Task | Copy everything in the records exactly; the pictures stay out.

Data to use |
++++++++++++++++++++

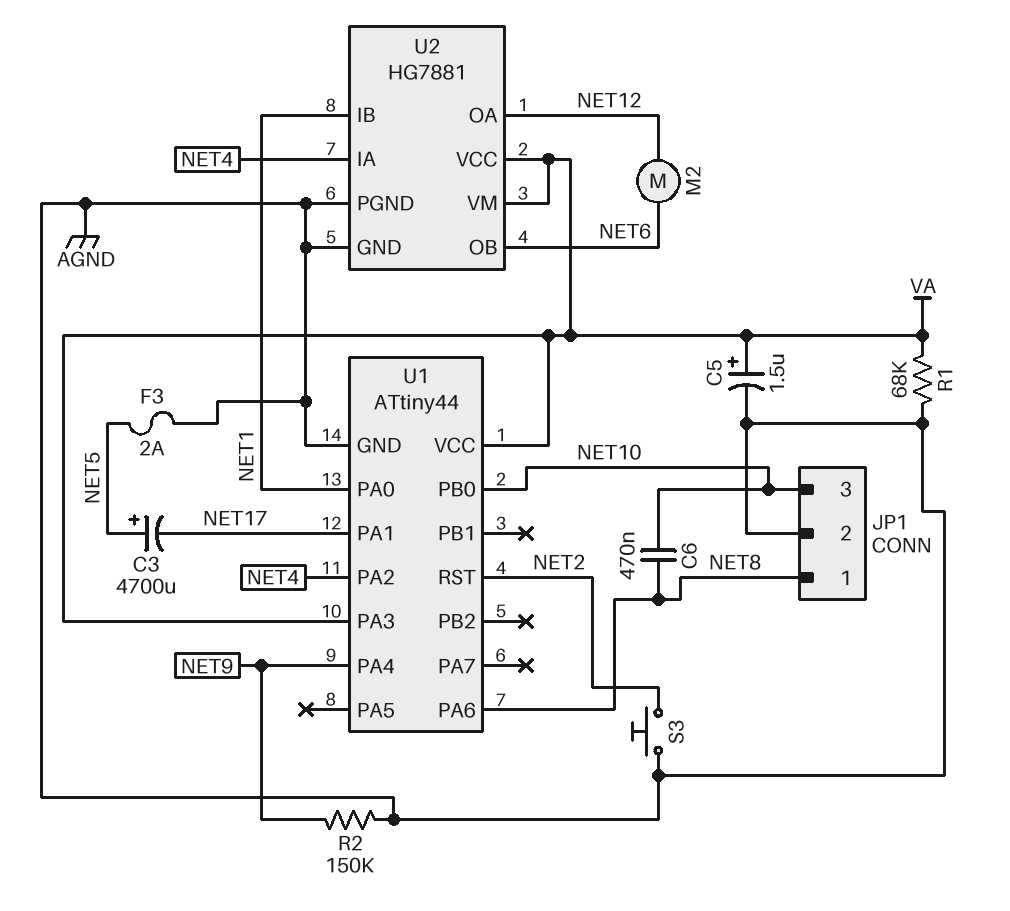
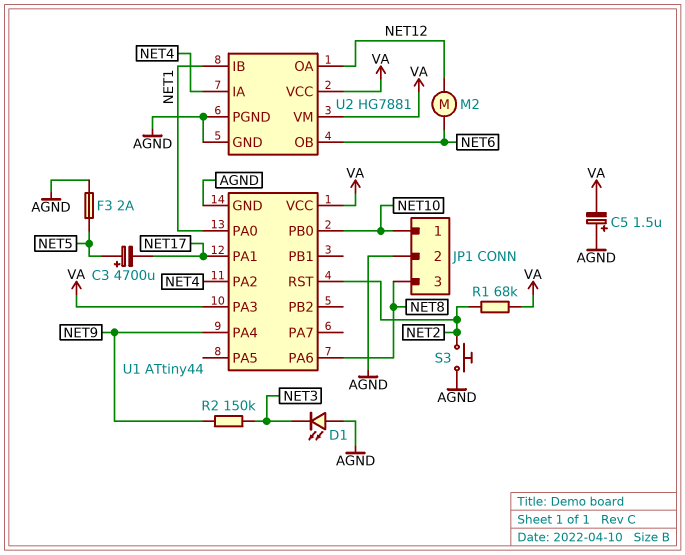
C5: 1.5uF (plus VA, minus AGND) -> 1.5uF (plus AGND, minus VA)
C6: 470nF (NET8, NET10) -> none
D1: none -> LED (A AGND, K NET3)
JP1 pin 1: NET8 -> NET10
JP1 pin 3: NET10 -> NET8
R1: 68k (AGND, VA) -> 68k (NET2, VA)
R2: 150k (AGND, NET9) -> 150k (NET3, NET9)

++++++++++++++++++++

Result of the exercise |
C5: 1.5uF (plus VA, minus AGND) -> 1.5uF (plus AGND, minus VA)
C6: 470nF (NET8, NET10) -> none
D1: none -> LED (A AGND, K NET3)
JP1 pin 1: NET8 -> NET10
JP1 pin 3: NET10 -> NET8
R1: 68k (AGND, VA) -> 68k (NET2, VA)
R2: 150k (AGND, NET9) -> 150k (NET3, NET9)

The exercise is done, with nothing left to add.